▸ Detected change data
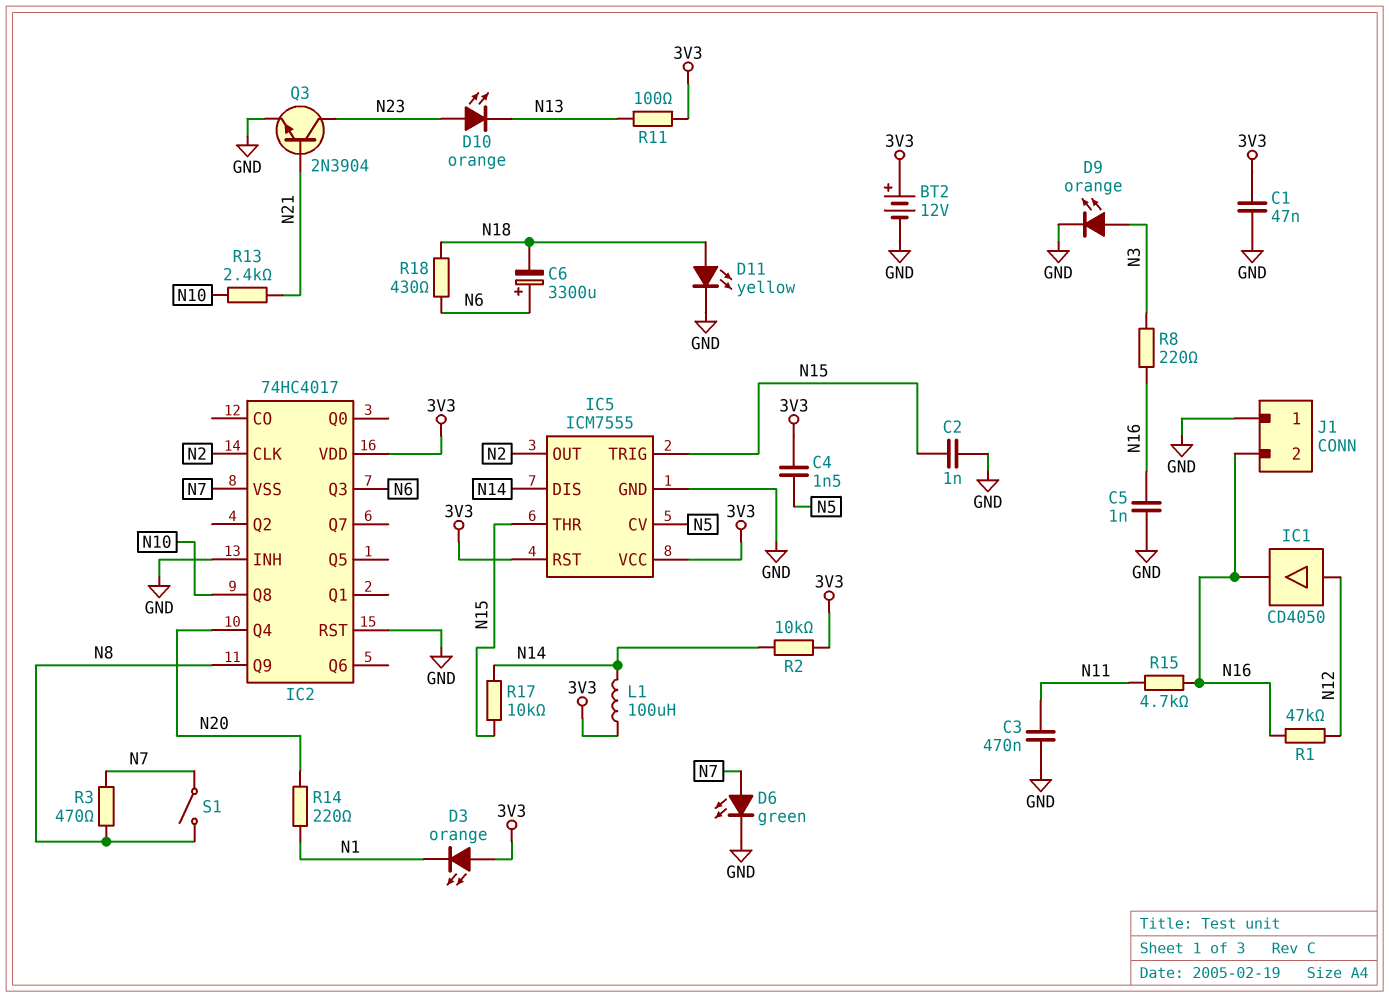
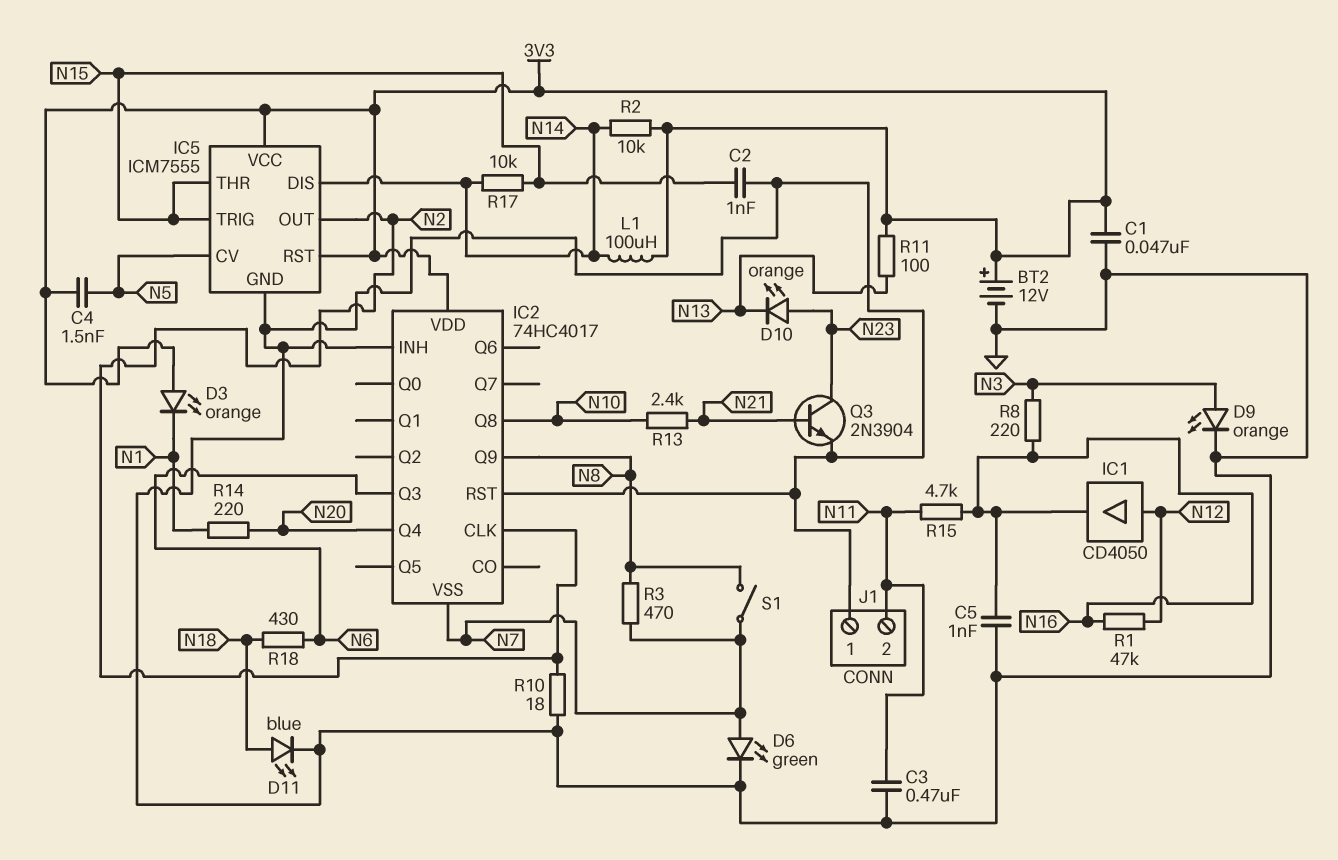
C6: 3300uF (plus N6, minus N18) -> none
D11: LED yellow (A N18, K GND) -> LED blue (A N18, K GND)
J1 pin 2: N16 -> N11
R10: none -> 18 (GND, N2)

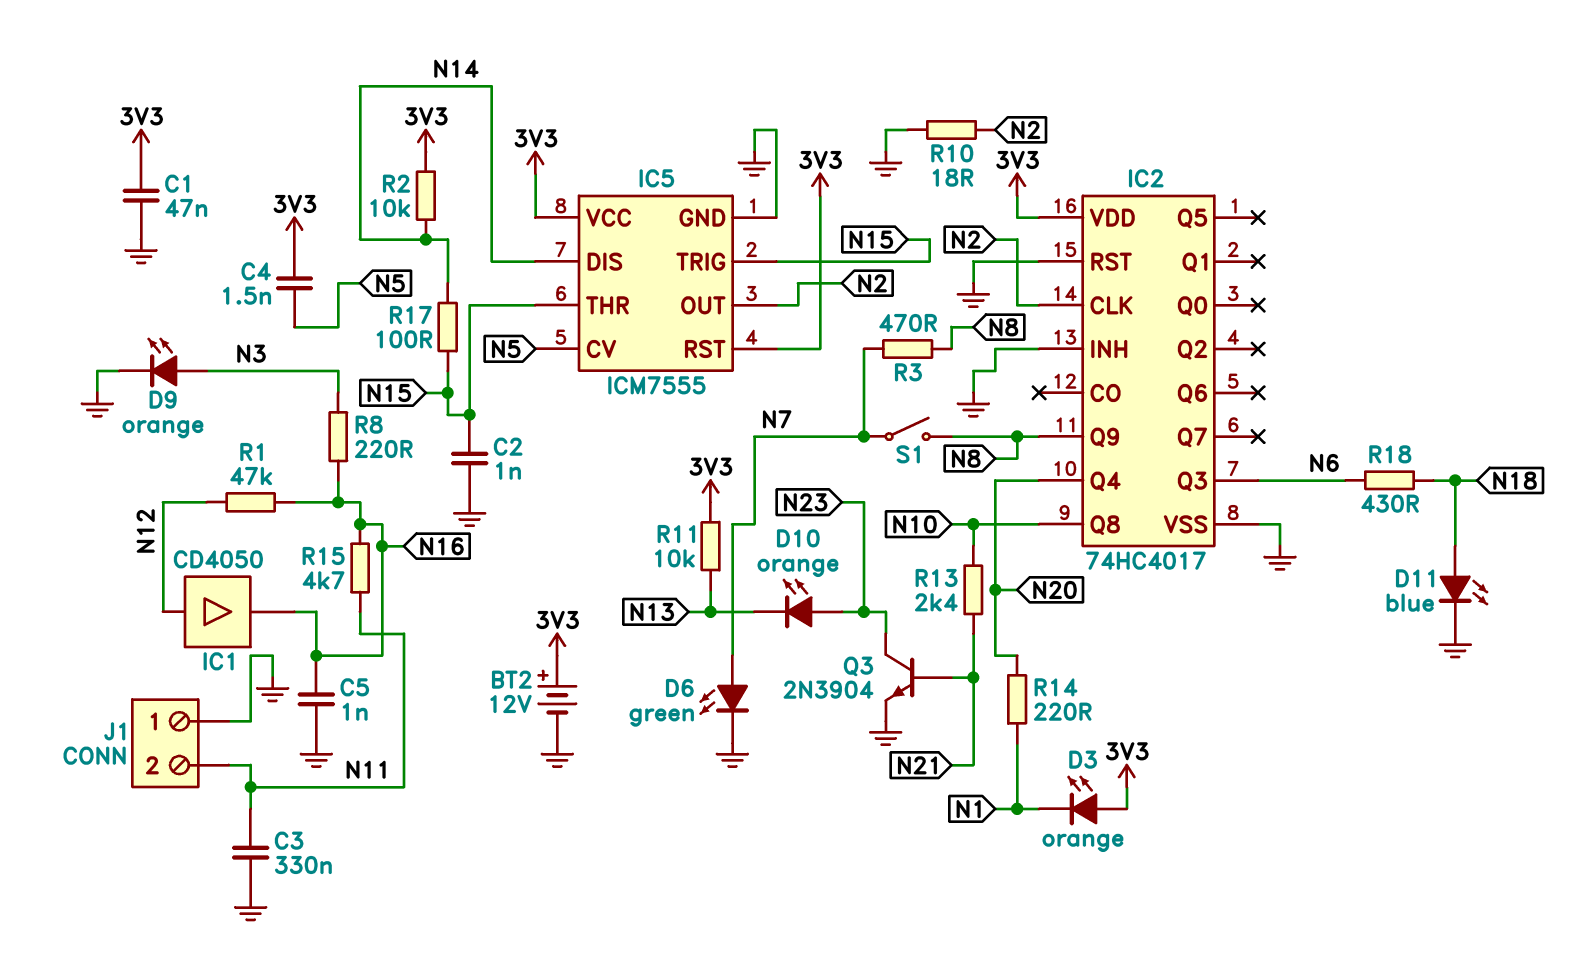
C3: 470nF (GND, N11) -> 330nF (GND, N11)
IC2 pin VSS: N7 -> GND
L1: 100uH (3V3, N14) -> none
R11: 100 (3V3, N13) -> 10k (3V3, N13)
R17: 10k (N14, N15) -> 100 (N14, N15)

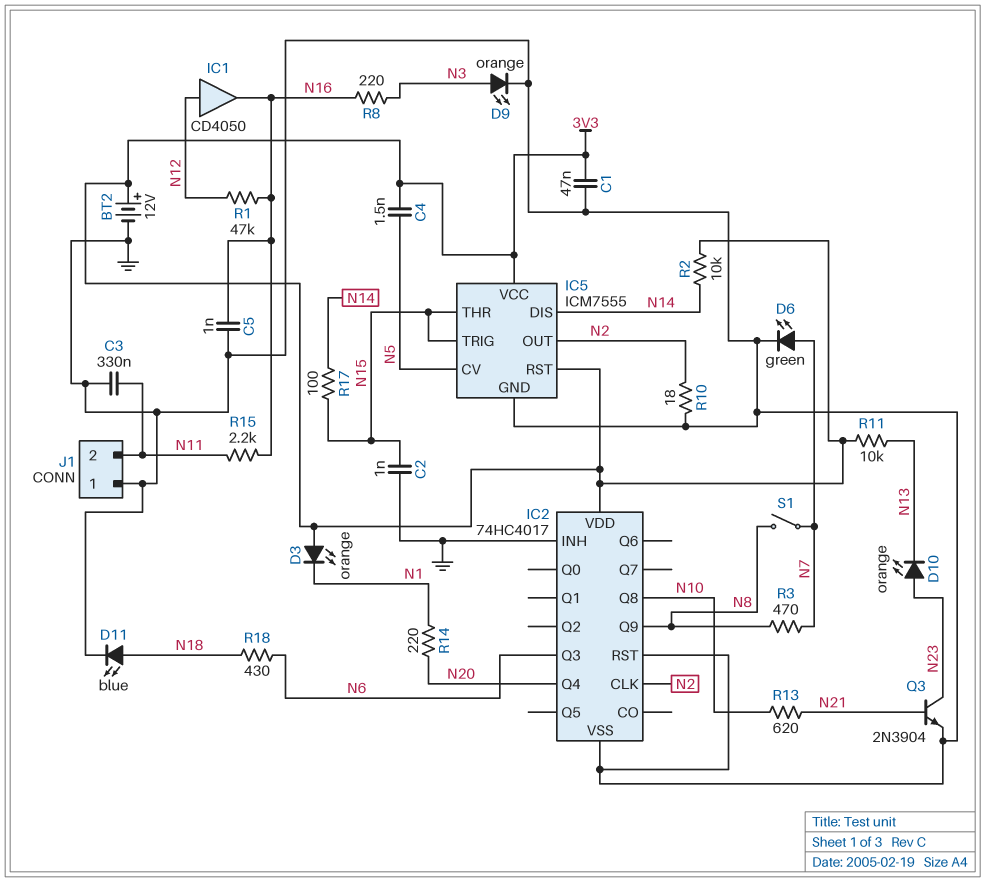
R13: 2.4k (N10, N21) -> 620 (N10, N21)
R15: 4.7k (N11, N16) -> 2.2k (N11, N16)

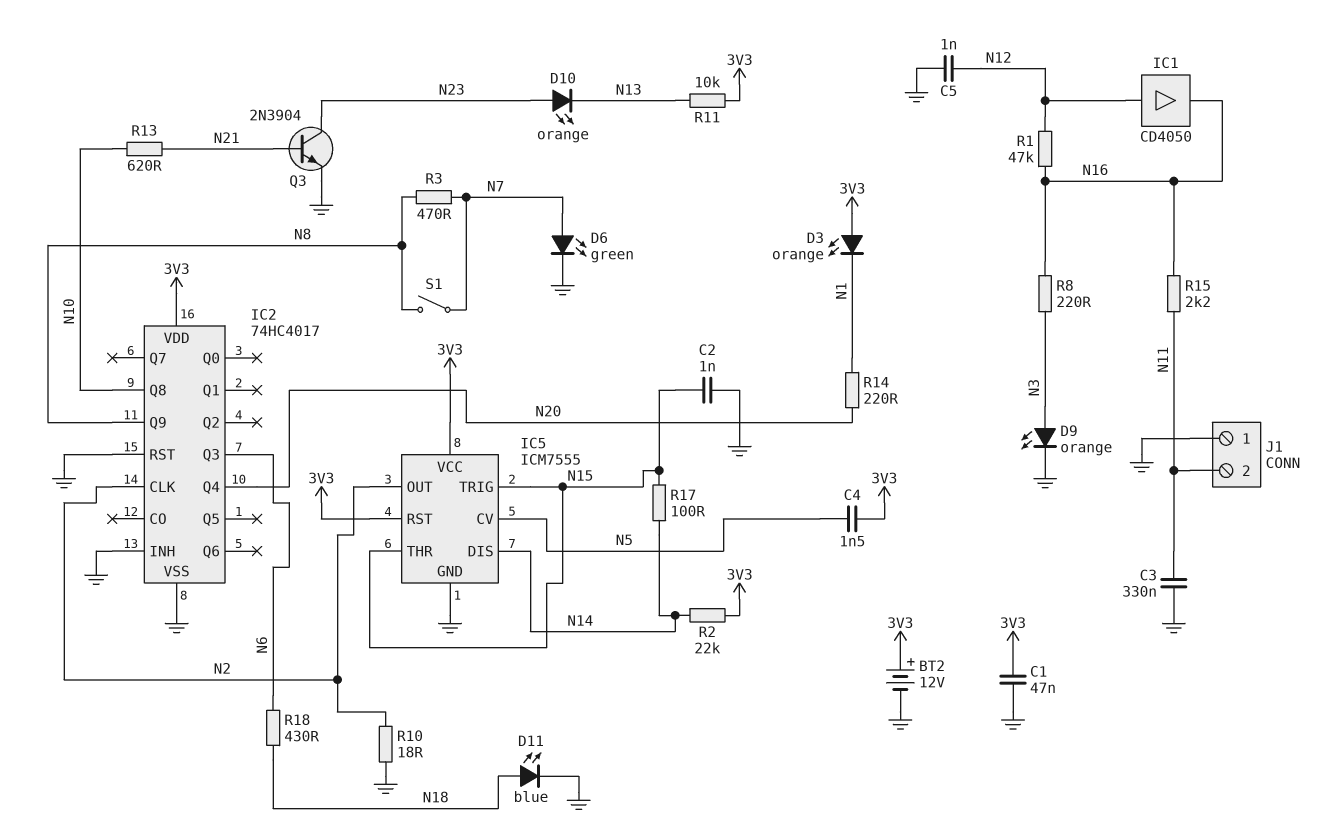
C5: 1nF (GND, N16) -> 1nF (GND, N12)
R2: 10k (3V3, N14) -> 22k (3V3, N14)

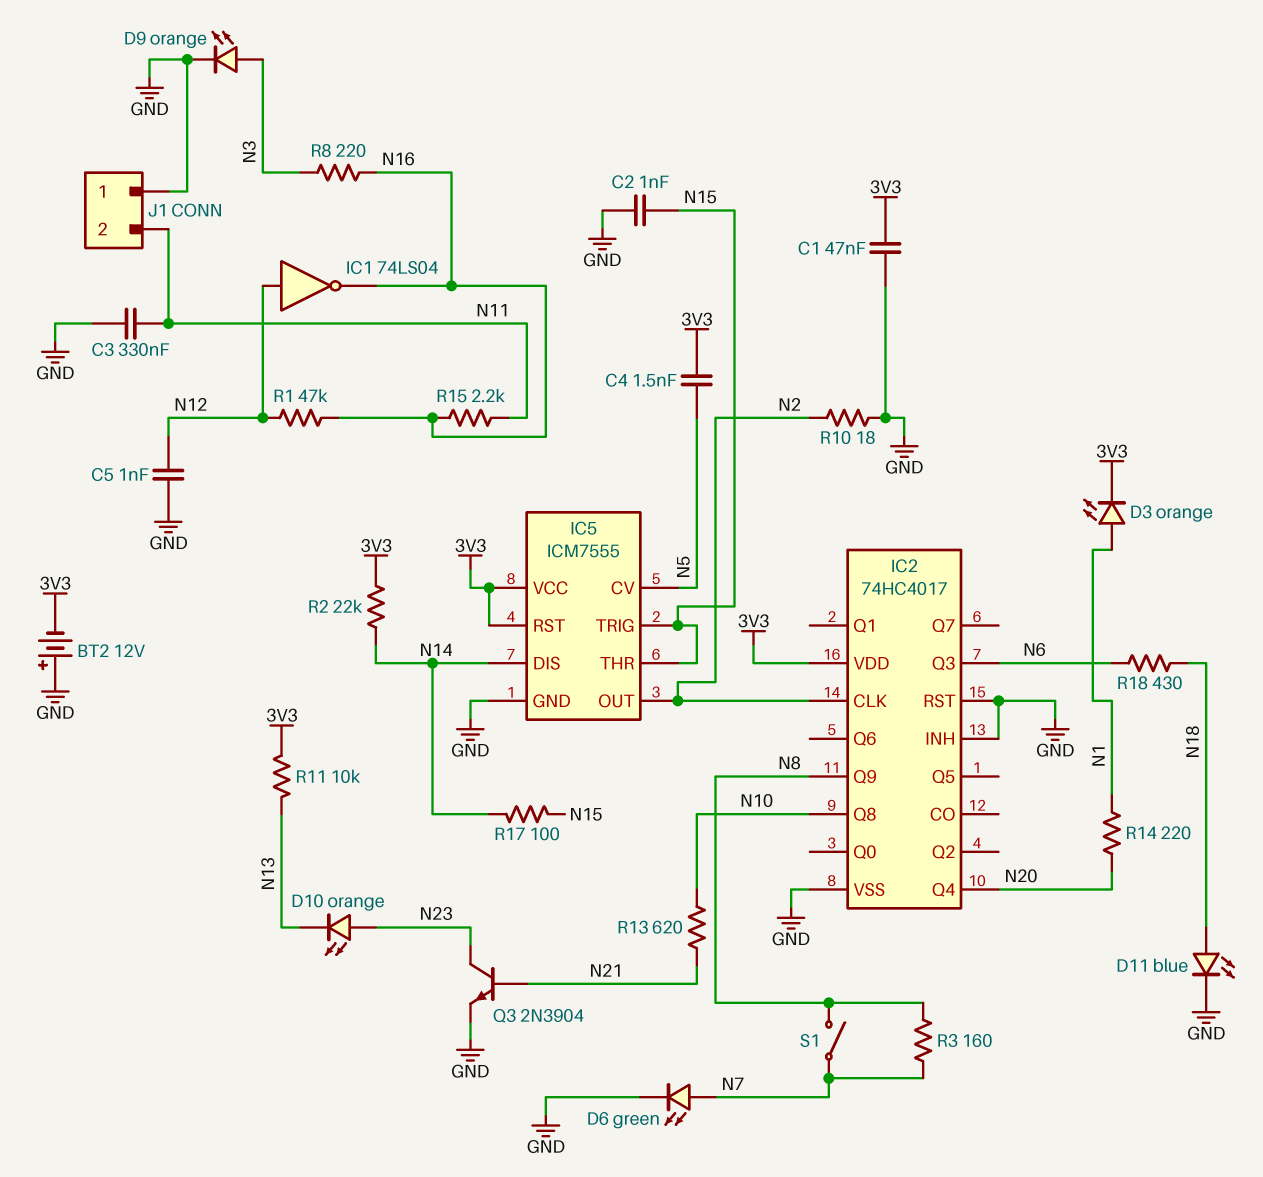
BT2: 12V (plus 3V3, minus GND) -> 12V (plus GND, minus 3V3)
D3: LED orange (A 3V3, K N1) -> LED orange (A N1, K 3V3)
IC1: buffer CD4050 (in N12, out N16) -> NOT 74LS04 (in N12, out N16)
R3: 470 (N7, N8) -> 160 (N7, N8)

▸ Assigned task
The lines to set down, exactly and with both ends included, run from the one containing "BT2: 12V (plus" to the last line of the data above.

▸ Exercise output
BT2: 12V (plus 3V3, minus GND) -> 12V (plus GND, minus 3V3)
D3: LED orange (A 3V3, K N1) -> LED orange (A N1, K 3V3)
IC1: buffer CD4050 (in N12, out N16) -> NOT 74LS04 (in N12, out N16)
R3: 470 (N7, N8) -> 160 (N7, N8)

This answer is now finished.